- [Description of the task] Only the pictures should be dropped; every line of the data must come back exactly as written.

(Spatial reasoning data)

= = = =

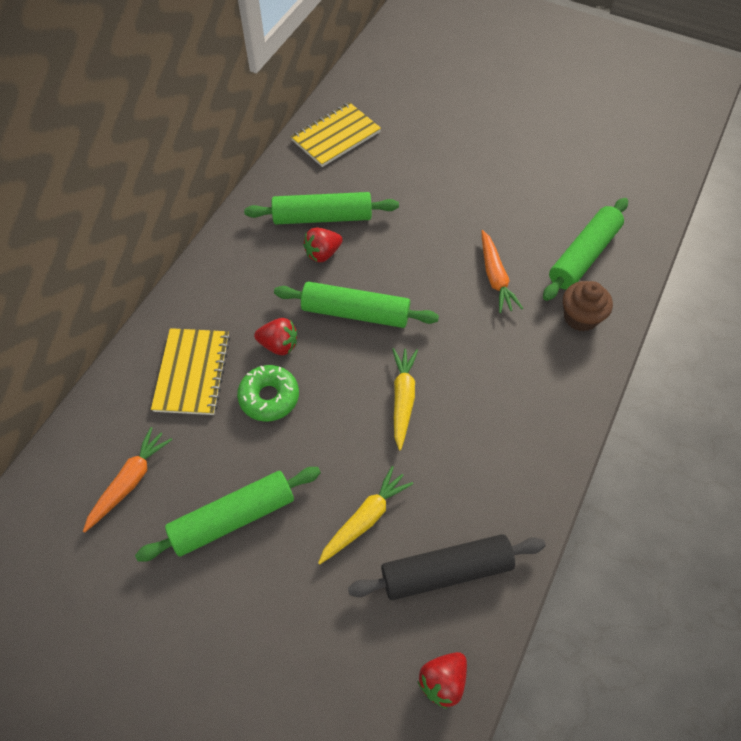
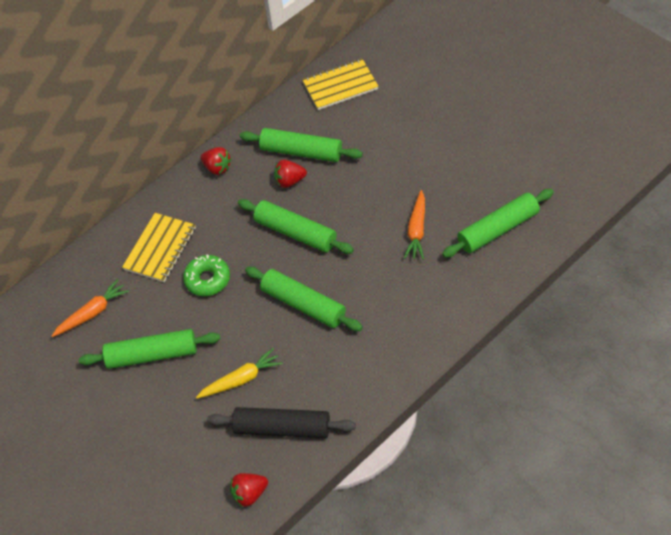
camera: 25 degrees right, 5 degrees down
(279, 345) = (229, 243): red strawberry -> red strawberry (217, 168)
(403, 399) = (303, 304): yellow carrot -> green rolling pin
(580, 317) = (470, 277): brown cupcake -> none

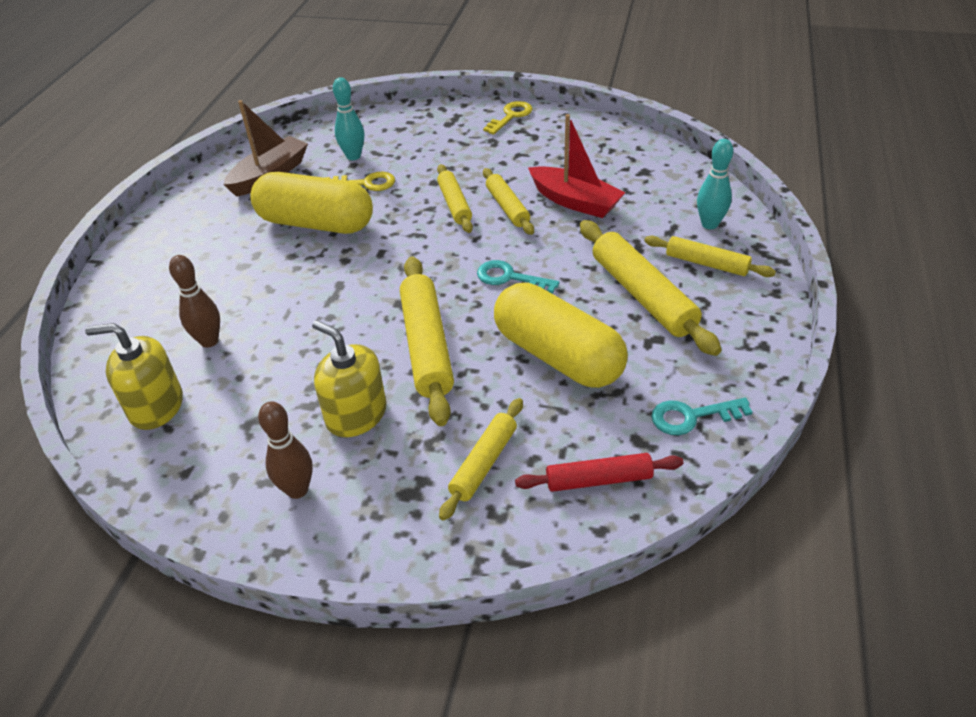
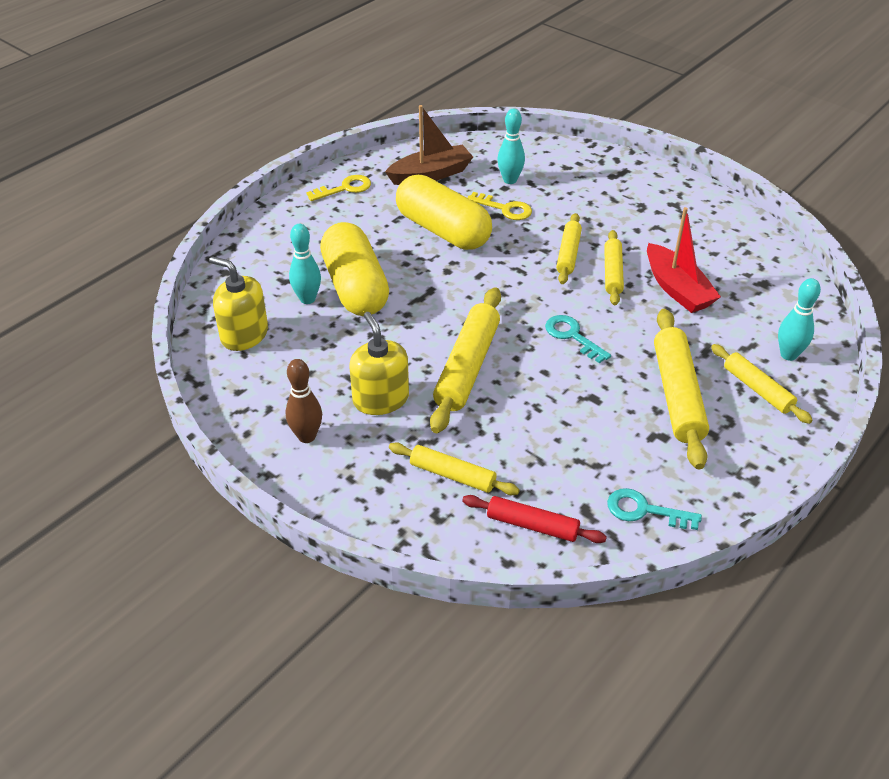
camera: 25 degrees right, 0 degrees up
(209, 341) = (307, 299): brown bowling pin -> turquoise bowling pin
(484, 463) = (452, 475): yellow rolling pin -> yellow rolling pin turned 60 degrees clockwise
(511, 116) = (674, 187): yellow key -> yellow key (345, 188)
(558, 355) = (568, 416): yellow capsule -> yellow capsule (355, 287)

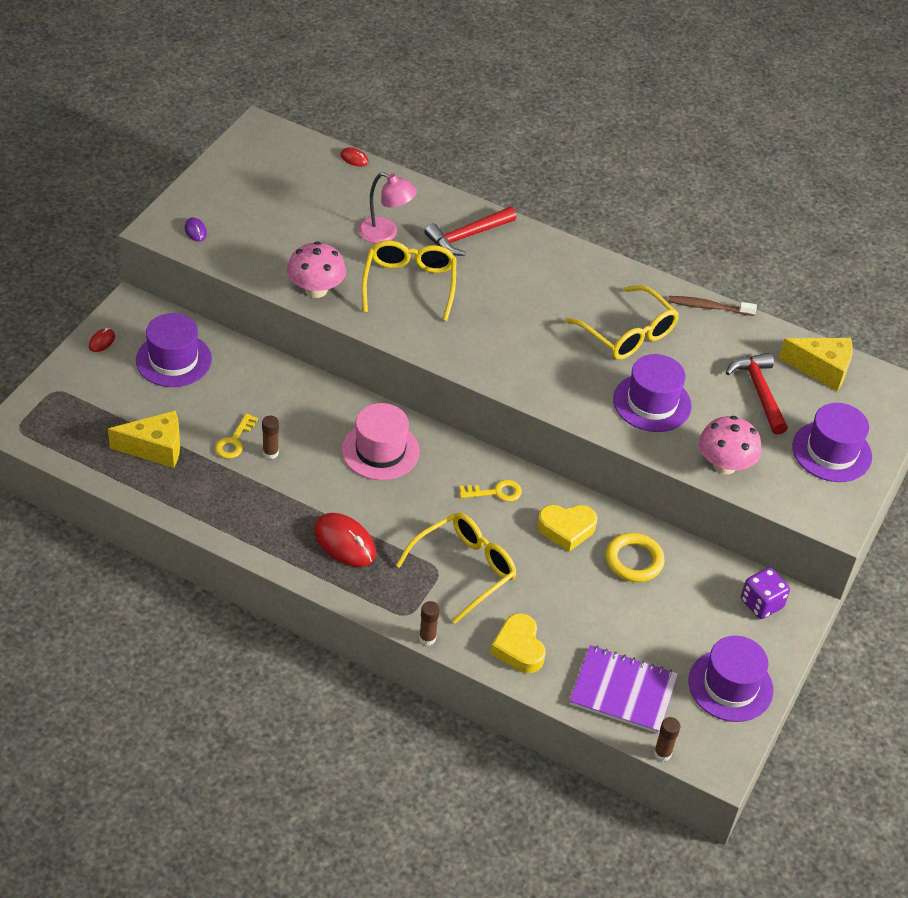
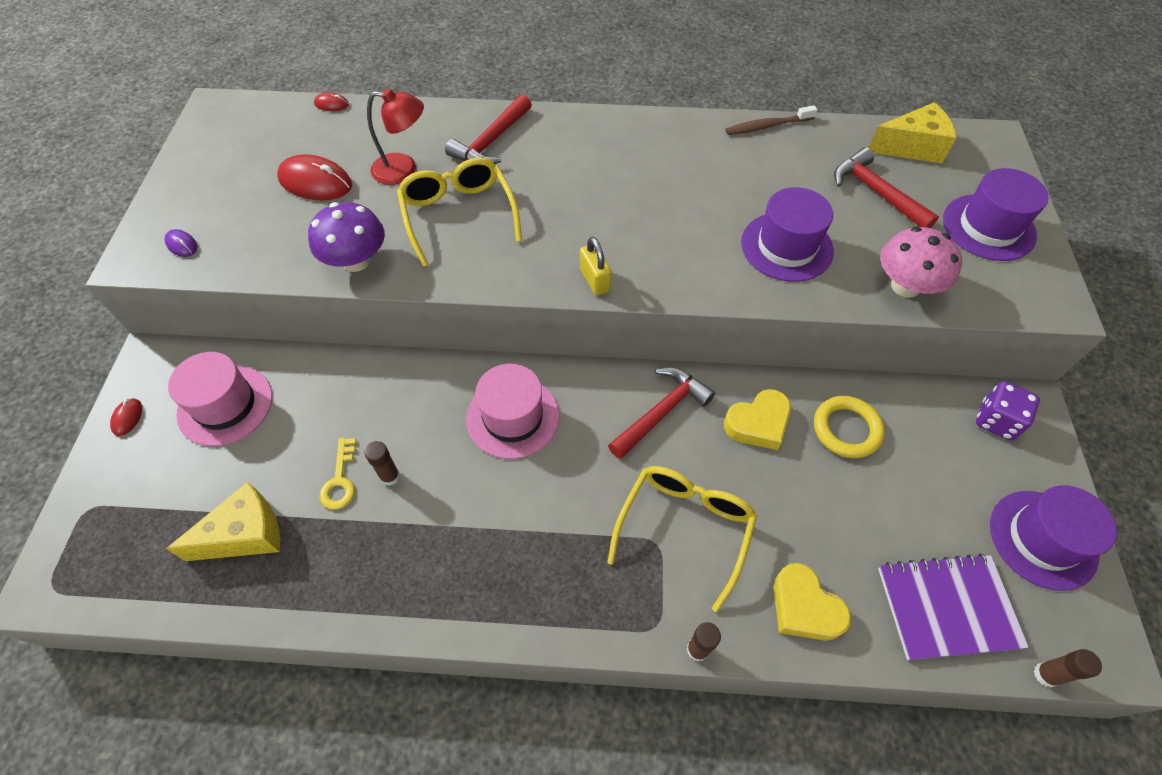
camera: 20 degrees left, 10 degrees up
(173, 360) = (225, 405): purple hat -> pink hat
(316, 289) = (356, 261): pink mushroom -> purple mushroom
(344, 542) = (532, 558): red mouse -> red mouse (315, 182)
(385, 234) = (404, 170): pink lamp -> red lamp
(485, 369) = (595, 280): none -> yellow padlock
(496, 492) = (661, 412): yellow key -> red hammer
(628, 334) = (713, 182): yellow glasses -> none

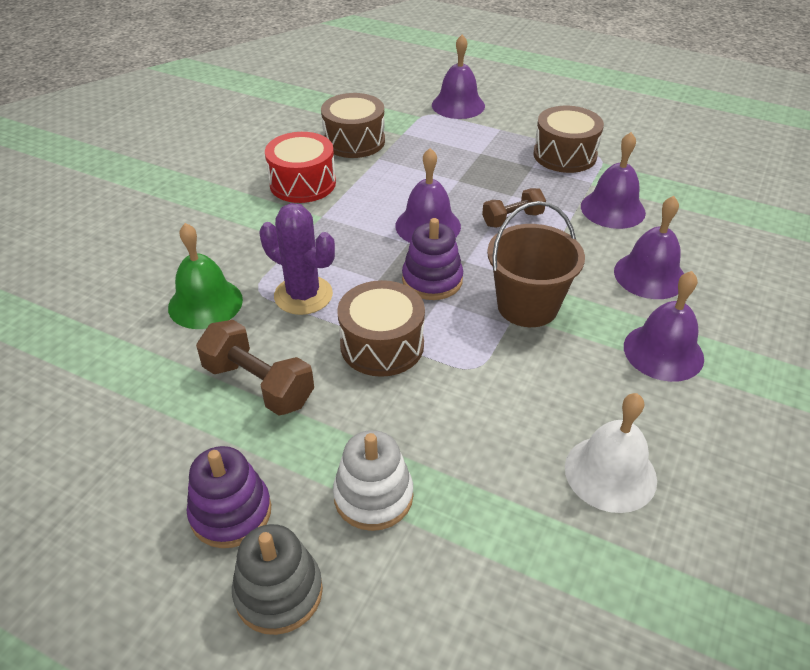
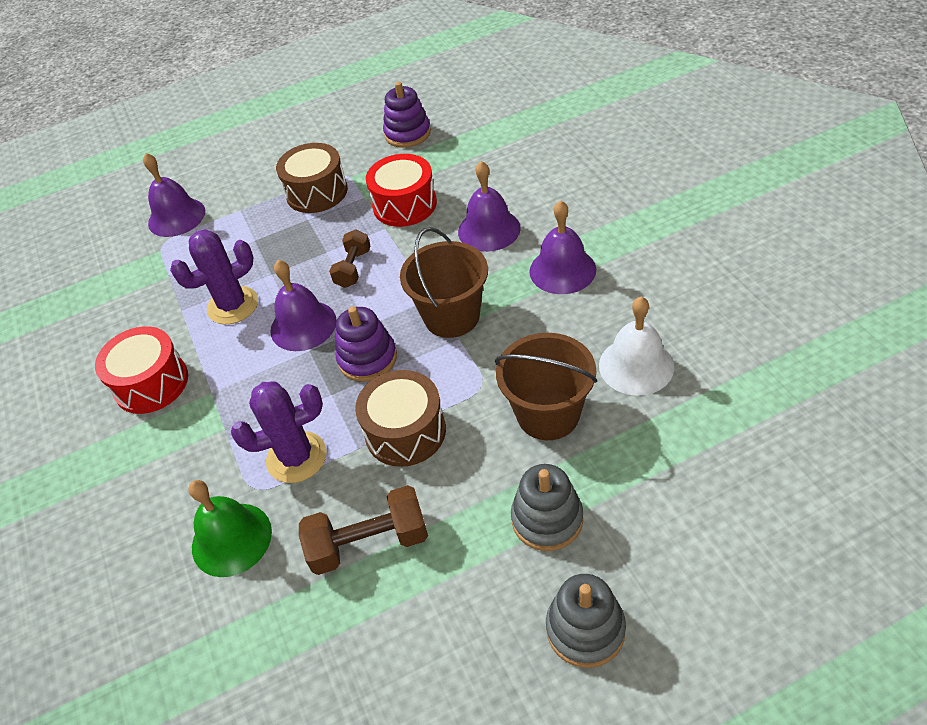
camera: 45 degrees left, 5 degrees up
(231, 512) = (486, 629): purple stacking toy -> purple stacking toy (407, 133)
(354, 141) = (137, 314): brown drum -> none
(373, 496) = (547, 519): white stacking toy -> grey stacking toy
(408, 179) = (233, 305): none -> purple cactus
(487, 433) = (548, 414): none -> brown bucket
(612, 209) = (405, 205): purple bell -> red drum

= = = =

- [Output]
camera: 25 degrees right, 5 degrees down
(279, 345) = (229, 243): red strawberry -> red strawberry (217, 168)
(403, 399) = (303, 304): yellow carrot -> green rolling pin
(580, 317) = (470, 277): brown cupcake -> none

camera: 25 degrees right, 0 degrees up
(209, 341) = (307, 299): brown bowling pin -> turquoise bowling pin
(484, 463) = (452, 475): yellow rolling pin -> yellow rolling pin turned 60 degrees clockwise
(511, 116) = (674, 187): yellow key -> yellow key (345, 188)
(558, 355) = (568, 416): yellow capsule -> yellow capsule (355, 287)

camera: 20 degrees left, 10 degrees up
(173, 360) = (225, 405): purple hat -> pink hat
(316, 289) = (356, 261): pink mushroom -> purple mushroom
(344, 542) = (532, 558): red mouse -> red mouse (315, 182)
(385, 234) = (404, 170): pink lamp -> red lamp
(485, 369) = (595, 280): none -> yellow padlock
(496, 492) = (661, 412): yellow key -> red hammer
(628, 334) = (713, 182): yellow glasses -> none

camera: 45 degrees left, 5 degrees up
(231, 512) = (486, 629): purple stacking toy -> purple stacking toy (407, 133)
(354, 141) = (137, 314): brown drum -> none
(373, 496) = (547, 519): white stacking toy -> grey stacking toy
(408, 179) = (233, 305): none -> purple cactus
(487, 433) = (548, 414): none -> brown bucket
(612, 209) = (405, 205): purple bell -> red drum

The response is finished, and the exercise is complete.